**Aim of the task**: Skip any pictures. Repeat the data exactly, from its first line through the line that holds "(523, 575) = (291, 416): black", both included.

[Data provided]

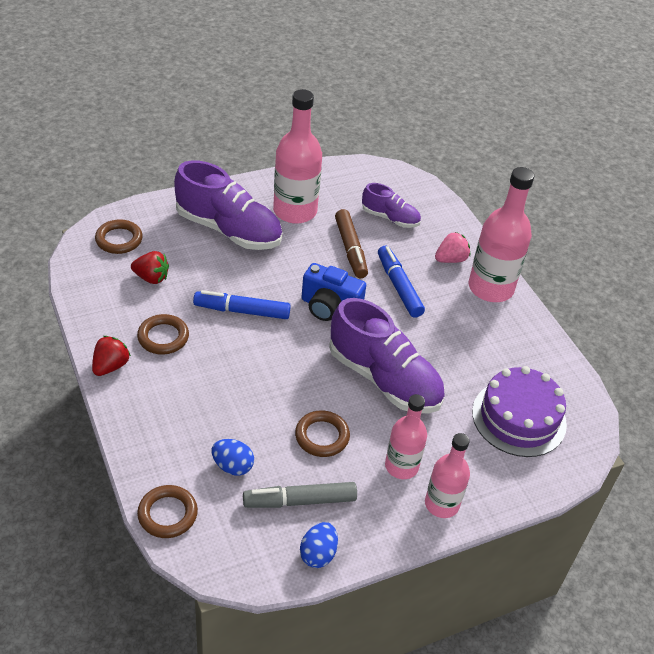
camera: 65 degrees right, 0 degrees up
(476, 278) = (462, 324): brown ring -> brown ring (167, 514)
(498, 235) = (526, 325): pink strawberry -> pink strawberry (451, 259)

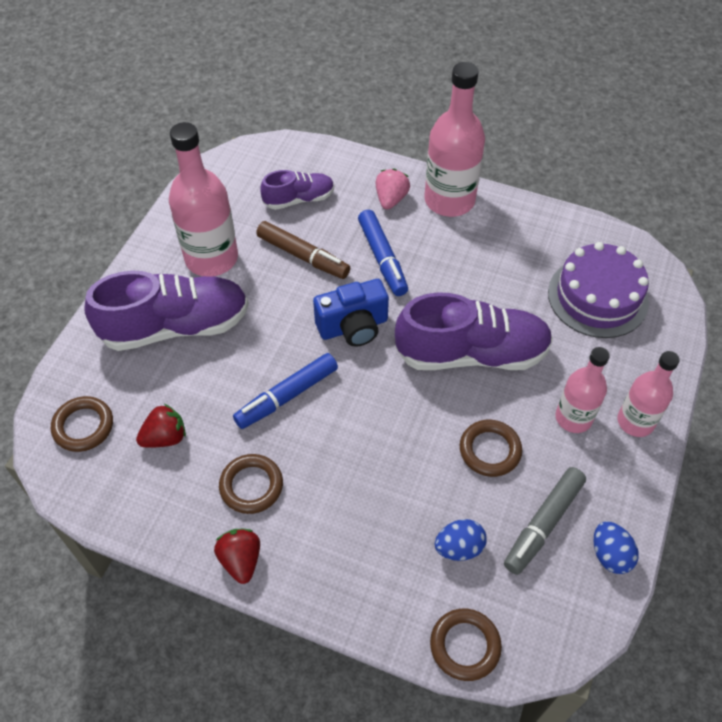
camera: 40 degrees left, 10 degrees up
(399, 286) = (382, 258): blue marker -> blue marker turned 135 degrees counterclockwise

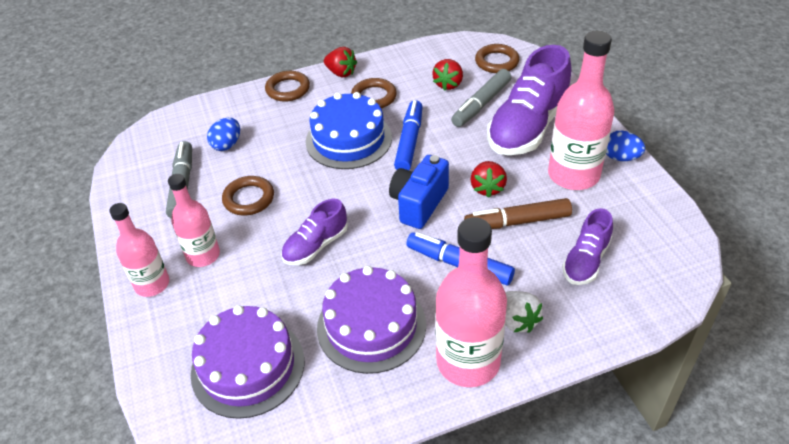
camera: 140 degrees right, 10 degrees down
(174, 385) = (481, 104): none -> grey marker
(286, 298) = (487, 188): none -> red strawberry
(335, 447) = (348, 139): none -> blue cake
(391, 199) = (517, 321): pink strawberry -> white strawberry
(465, 646) = (190, 114): brown ring -> brown ring (288, 89)
(471, 353) = (316, 246): purple shoe -> purple shoe, size x0.54
(488, 263) = (371, 326): none -> purple cake
(610, 555) = (127, 197): blue egg -> blue egg (620, 157)

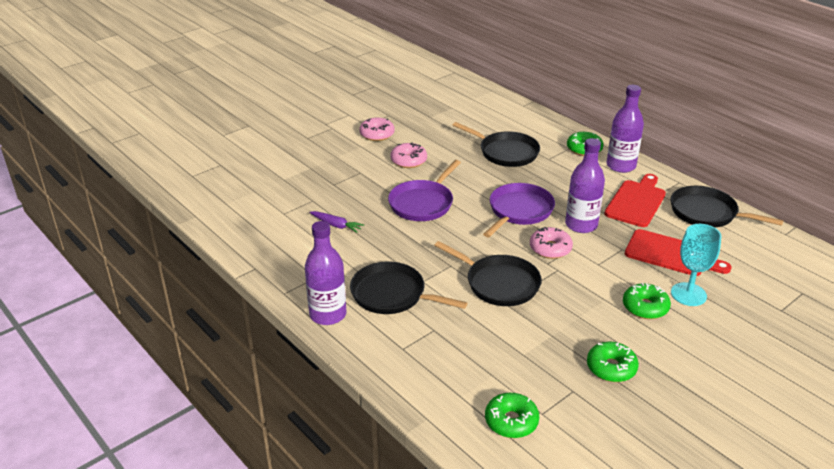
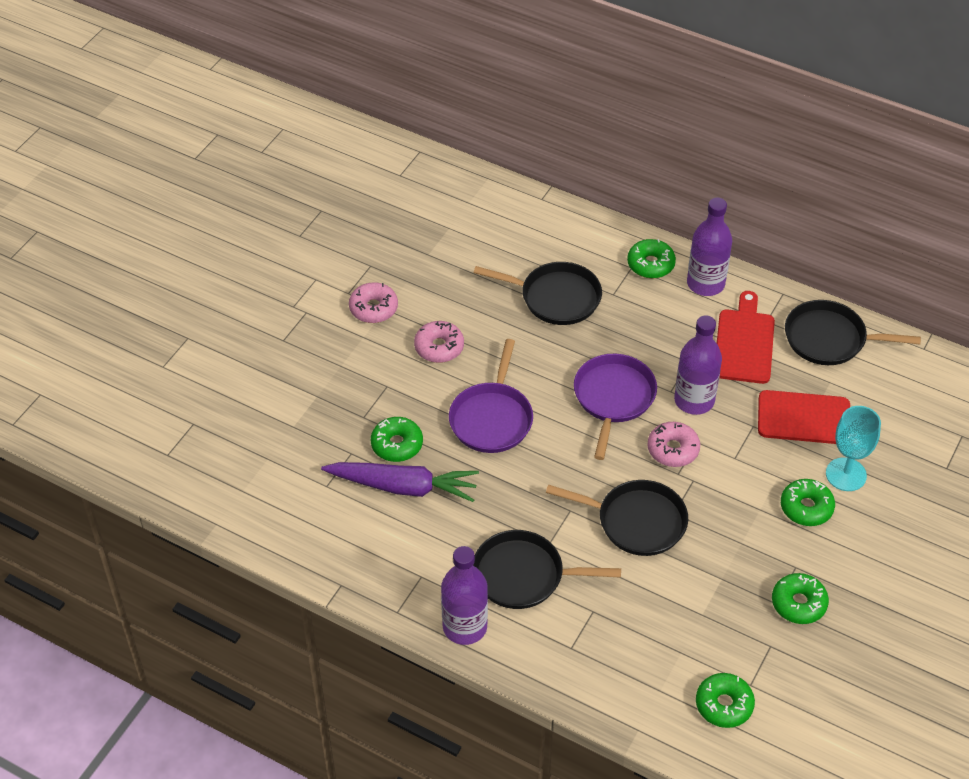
camera: 20 degrees left, 15 degrees up
(336, 225) = (403, 487): purple carrot -> purple carrot, size x2.00
(347, 202) = (397, 444): none -> green donut

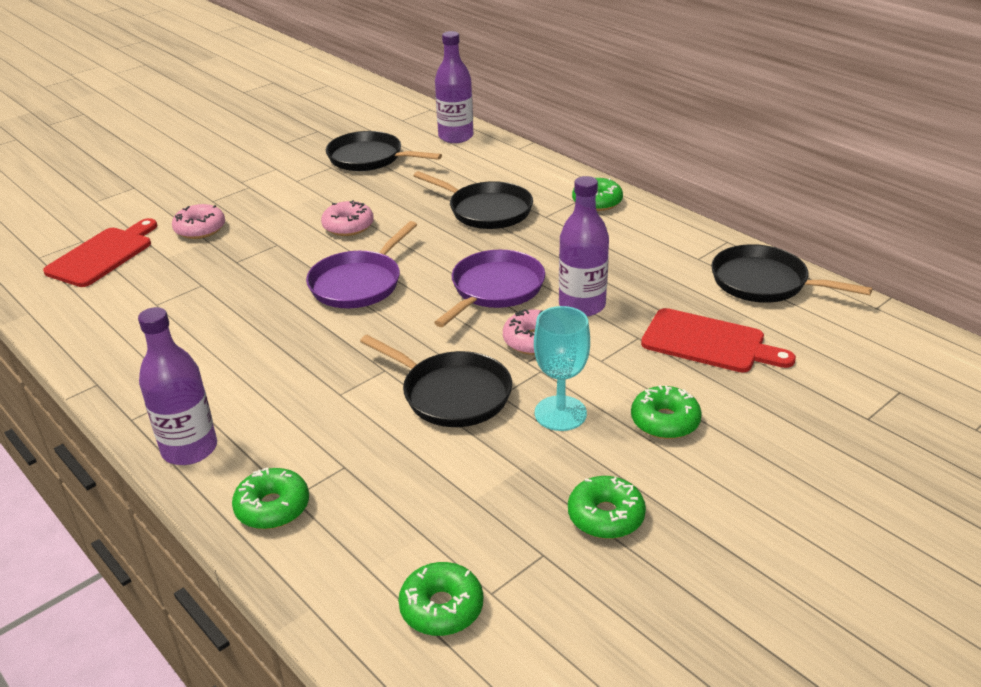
camera: 20 degrees right, 15 degrees down
(373, 308) = (310, 193): pink donut -> pink donut (200, 229)
(397, 444) = (250, 286): green donut -> green donut (272, 507)
(403, 487) = (228, 318): purple carrot -> none
(523, 575) = (291, 416): black pan -> black pan (369, 158)
(705, 284) = (646, 222): purple bottle -> purple bottle (456, 136)
(744, 343) = (664, 270): red cutting board -> red cutting board (103, 255)
(846, 474) = (731, 400): turquoise goblet -> turquoise goblet (560, 413)

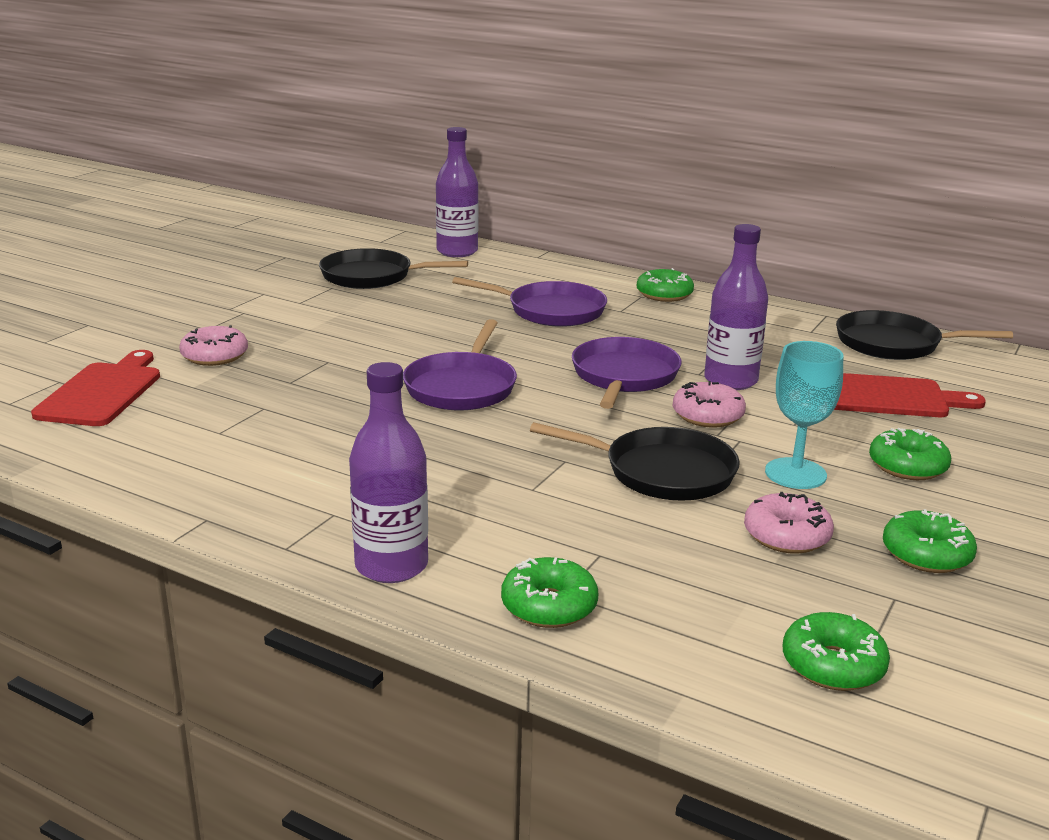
camera: 20 degrees left, 10 degrees down
(348, 226) = (402, 337): pink donut -> pink donut (786, 536)
(487, 210) = (551, 311): black pan -> purple pan

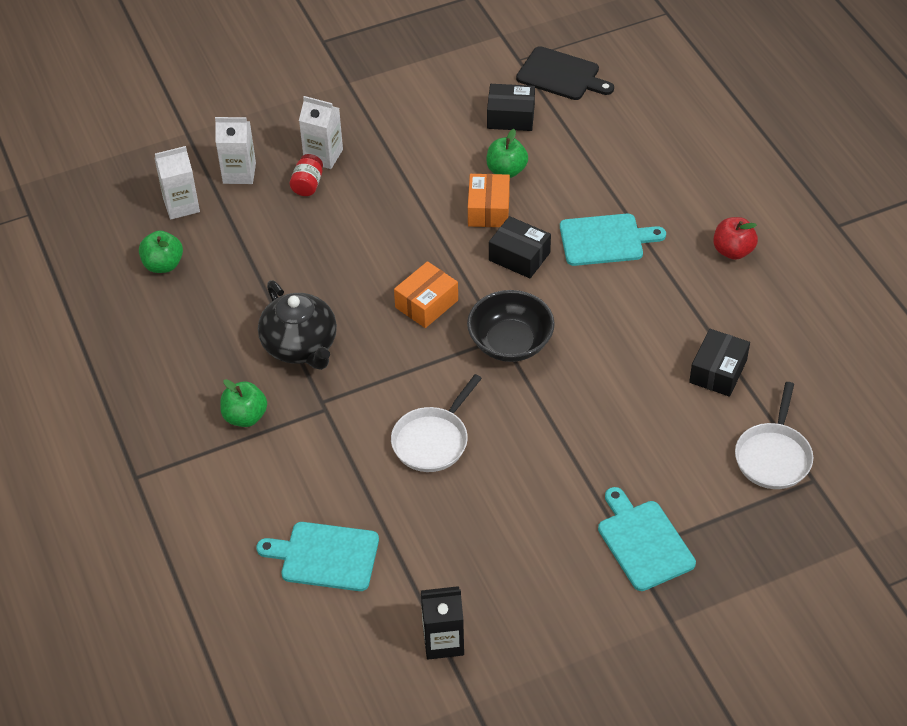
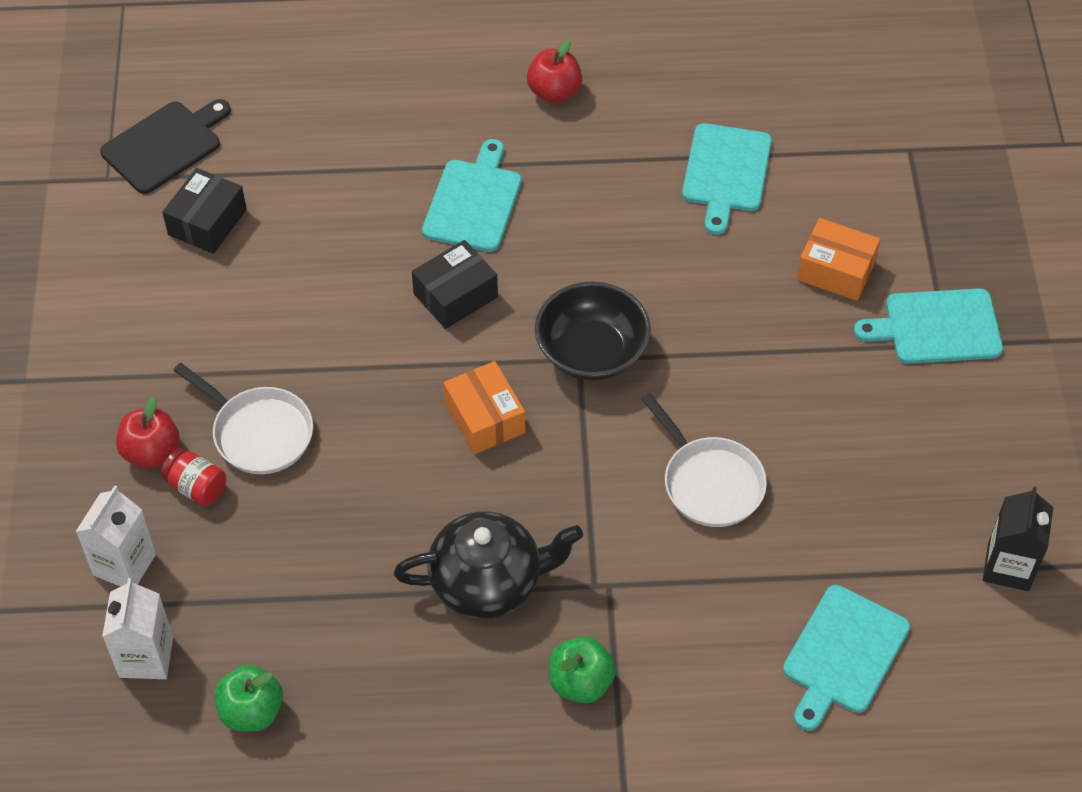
camera: 70 degrees left, 5 degrees up
(323, 155) = (151, 452): white carton -> red apple
(488, 210) = (359, 300): orange box -> orange box (836, 270)
(506, 170) = (300, 259): green apple -> none
(718, 371) = (726, 172): black box -> turquoise cutting board
(773, 456) = (864, 170): white pan -> white pan (258, 432)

[/Data provided]

**Worked solution**:
camera: 65 degrees right, 0 degrees up
(476, 278) = (462, 324): brown ring -> brown ring (167, 514)
(498, 235) = (526, 325): pink strawberry -> pink strawberry (451, 259)

camera: 40 degrees left, 10 degrees up
(399, 286) = (382, 258): blue marker -> blue marker turned 135 degrees counterclockwise

camera: 140 degrees right, 10 degrees down
(174, 385) = (481, 104): none -> grey marker
(286, 298) = (487, 188): none -> red strawberry
(335, 447) = (348, 139): none -> blue cake
(391, 199) = (517, 321): pink strawberry -> white strawberry
(465, 646) = (190, 114): brown ring -> brown ring (288, 89)
(471, 353) = (316, 246): purple shoe -> purple shoe, size x0.54
(488, 263) = (371, 326): none -> purple cake
(610, 555) = (127, 197): blue egg -> blue egg (620, 157)

camera: 20 degrees left, 15 degrees up
(336, 225) = (403, 487): purple carrot -> purple carrot, size x2.00
(347, 202) = (397, 444): none -> green donut

camera: 20 degrees right, 15 degrees down
(373, 308) = (310, 193): pink donut -> pink donut (200, 229)
(397, 444) = (250, 286): green donut -> green donut (272, 507)
(403, 487) = (228, 318): purple carrot -> none
(523, 575) = (291, 416): black pan -> black pan (369, 158)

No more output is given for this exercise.